=== EXERCISE BRIEF ===
Each record here should be printed again exactly; please leave its pictures out.

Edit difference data
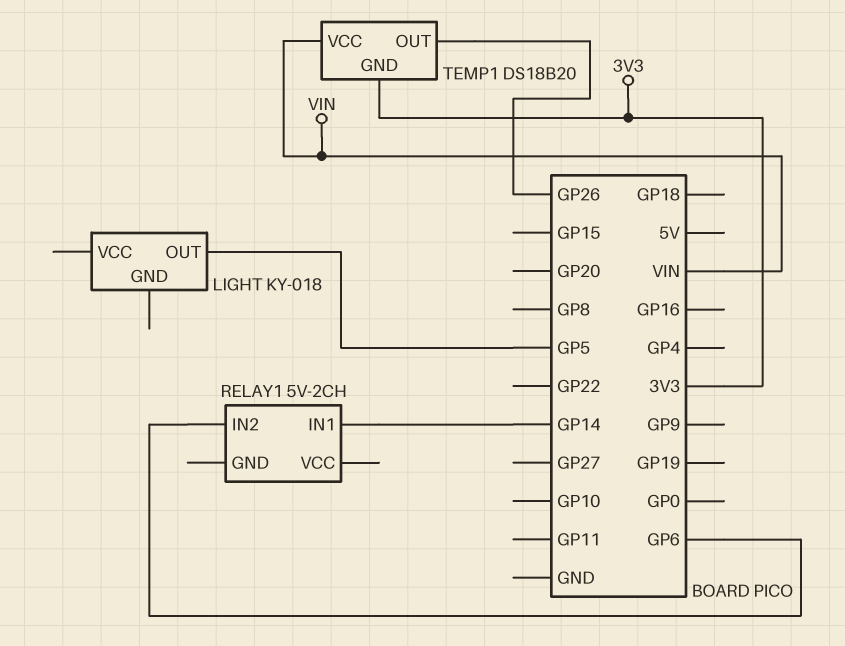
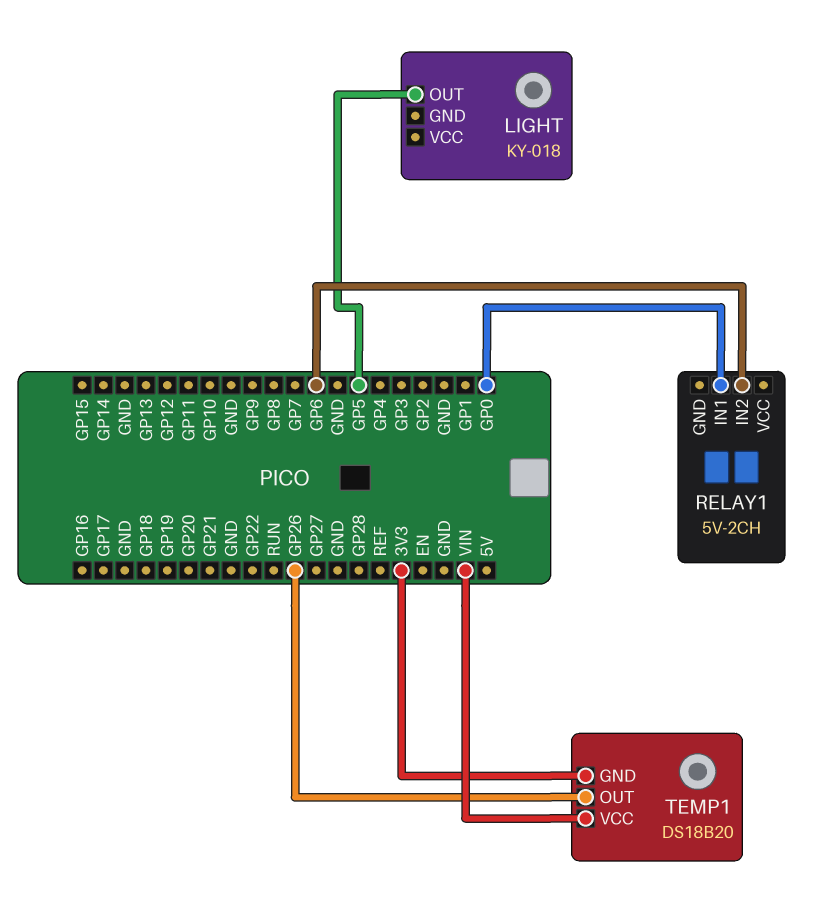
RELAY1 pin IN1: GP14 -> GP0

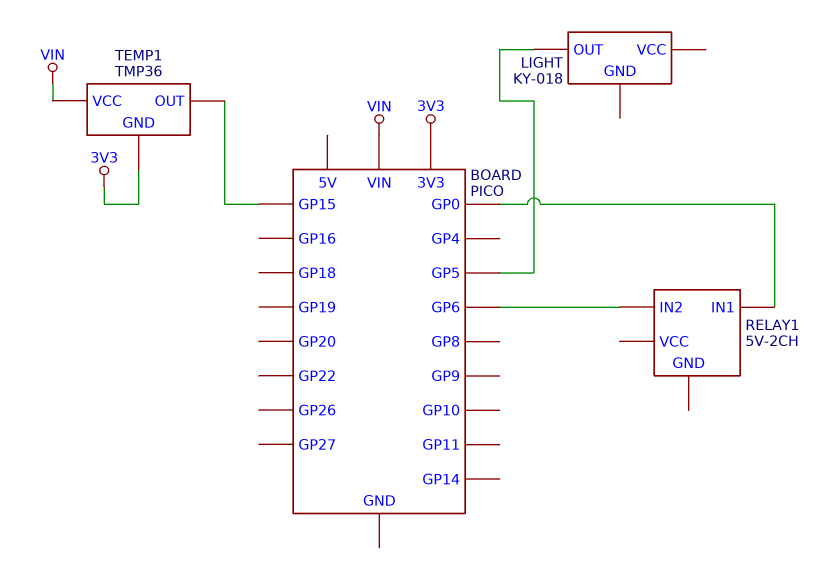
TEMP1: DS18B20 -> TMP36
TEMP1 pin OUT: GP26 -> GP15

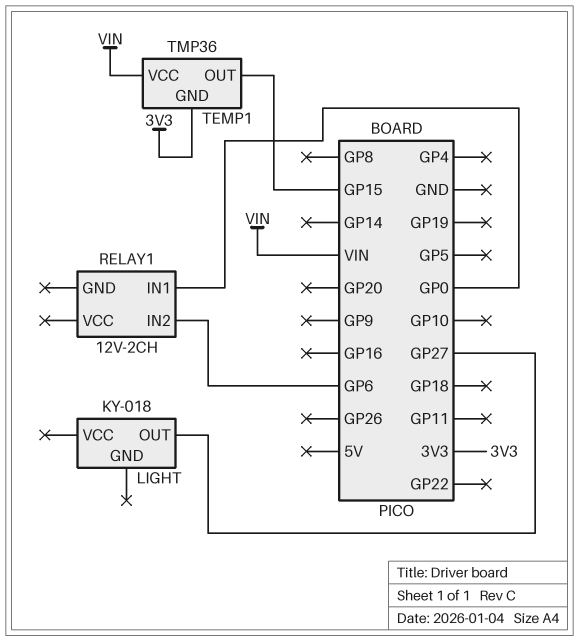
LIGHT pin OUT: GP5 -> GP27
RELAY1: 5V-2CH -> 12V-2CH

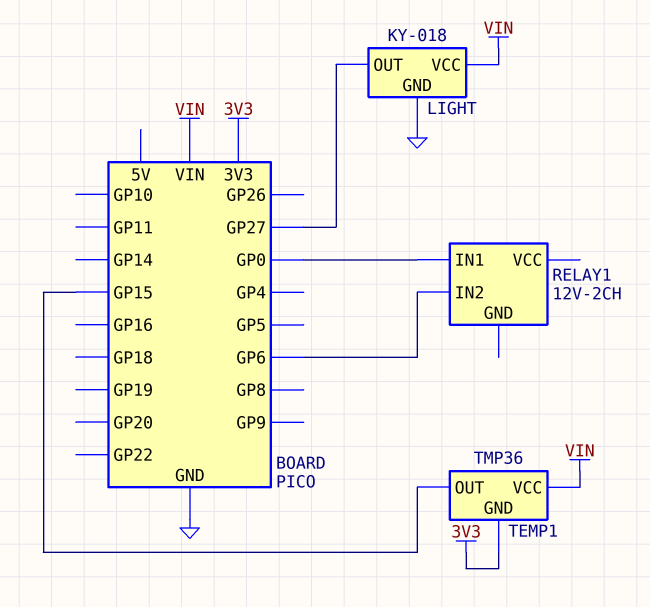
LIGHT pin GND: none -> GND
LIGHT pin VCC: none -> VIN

=== COMPLETED TASK ===
RELAY1 pin IN1: GP14 -> GP0

TEMP1: DS18B20 -> TMP36
TEMP1 pin OUT: GP26 -> GP15

LIGHT pin OUT: GP5 -> GP27
RELAY1: 5V-2CH -> 12V-2CH

LIGHT pin GND: none -> GND
LIGHT pin VCC: none -> VIN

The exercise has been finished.